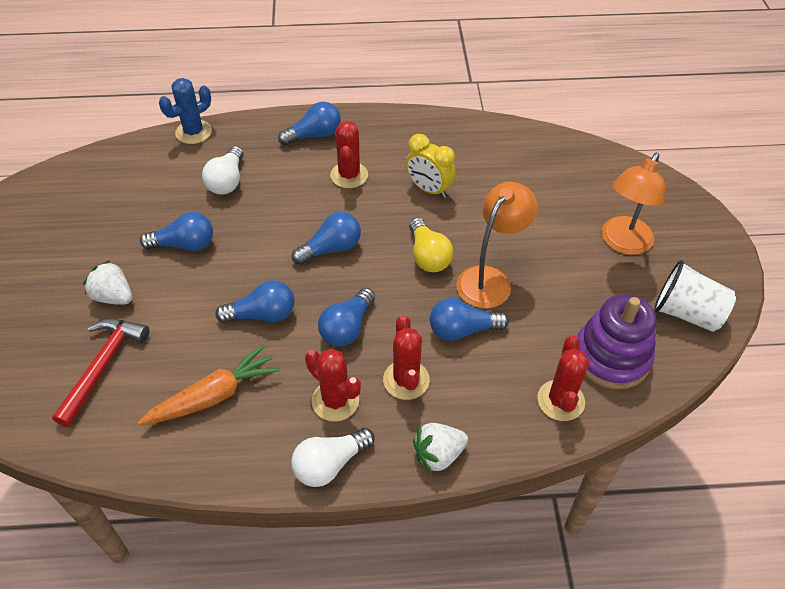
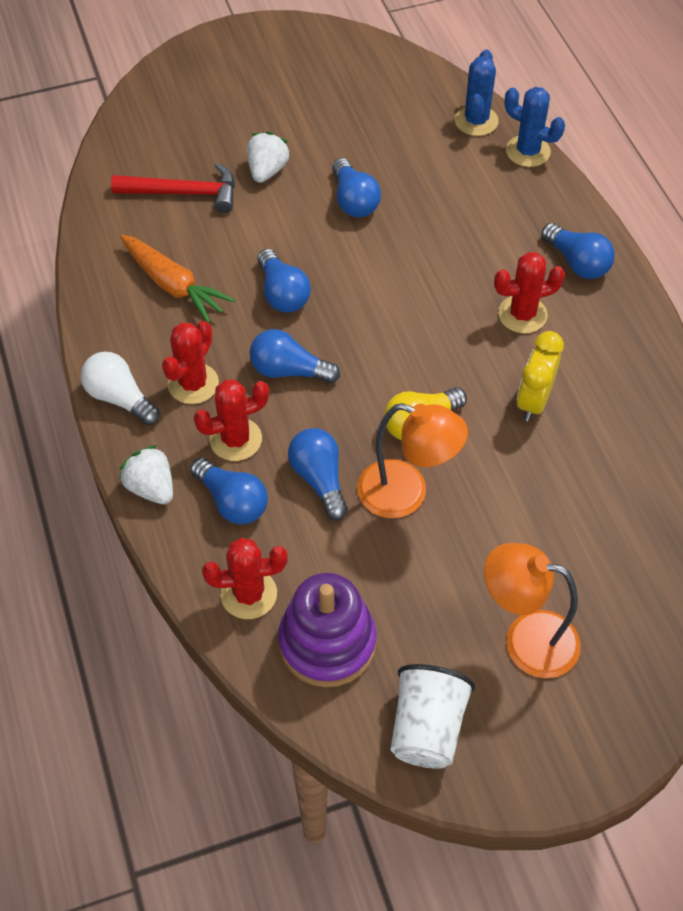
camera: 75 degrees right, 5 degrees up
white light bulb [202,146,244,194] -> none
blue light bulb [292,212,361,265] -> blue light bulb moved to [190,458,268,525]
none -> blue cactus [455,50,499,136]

— Work to be completed —
Please copy out each line above exactly as written, but not the pictures.

— Exercise response —
camera: 75 degrees right, 5 degrees up
white light bulb [202,146,244,194] -> none
blue light bulb [292,212,361,265] -> blue light bulb moved to [190,458,268,525]
none -> blue cactus [455,50,499,136]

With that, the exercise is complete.